→ **Required action**
Having found the line containing "black brick D7" in the data below, reproduce that line and each one after it to the end, exactly, and include nothing else.

--- START ---

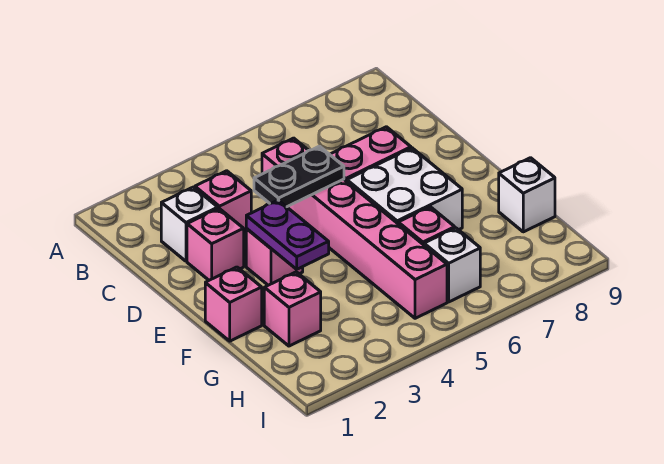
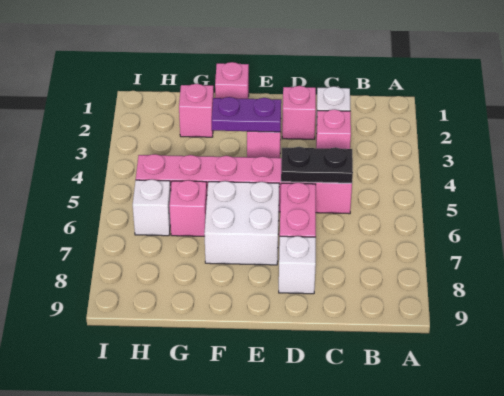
black plate D4:D5 level 2 -> black plate C5:D5 level 2
white brick G9 level 1 -> white brick D8 level 1

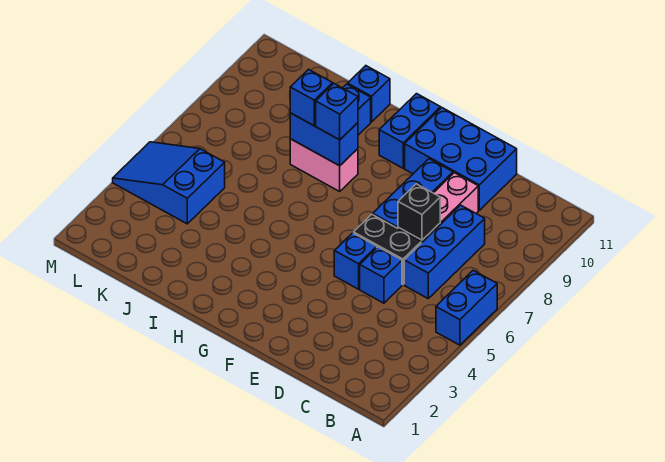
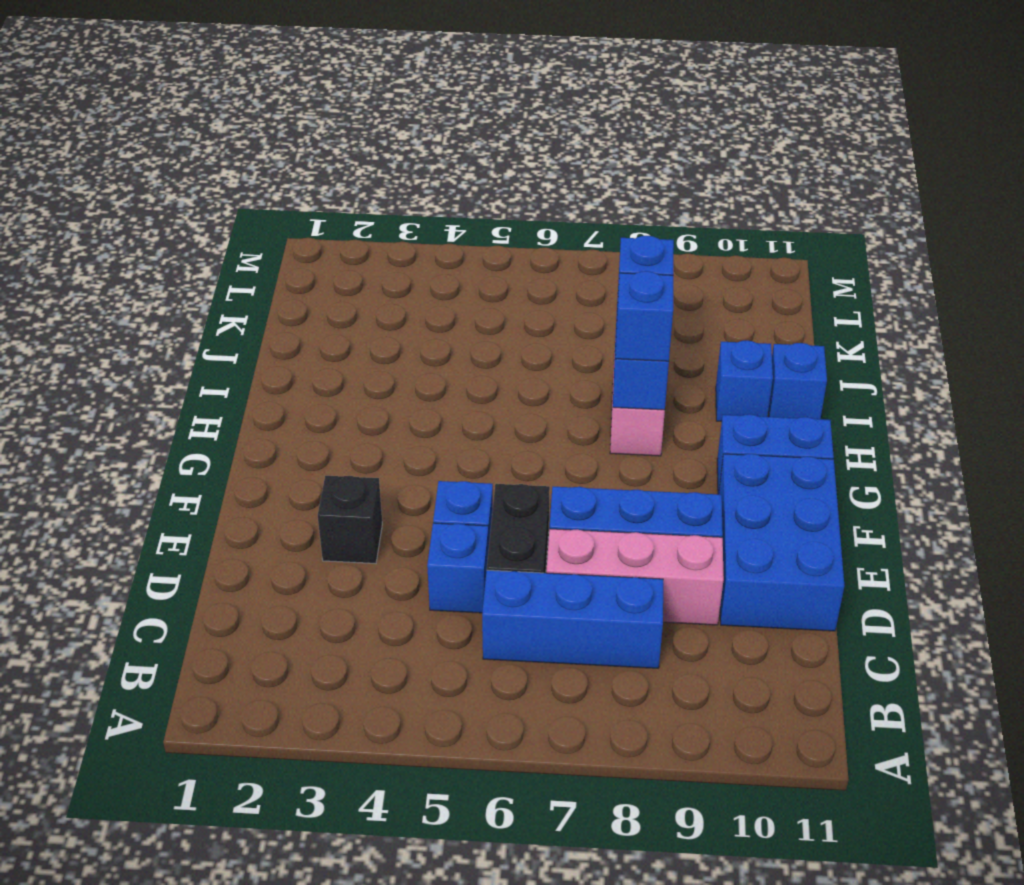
blue brick A5:A6 level 1 -> none
black brick D7 level 2 -> black brick E3 level 1
blue slope K4:M5 level 1 top K -> none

--- END ---

→ **Result**
black brick D7 level 2 -> black brick E3 level 1
blue slope K4:M5 level 1 top K -> none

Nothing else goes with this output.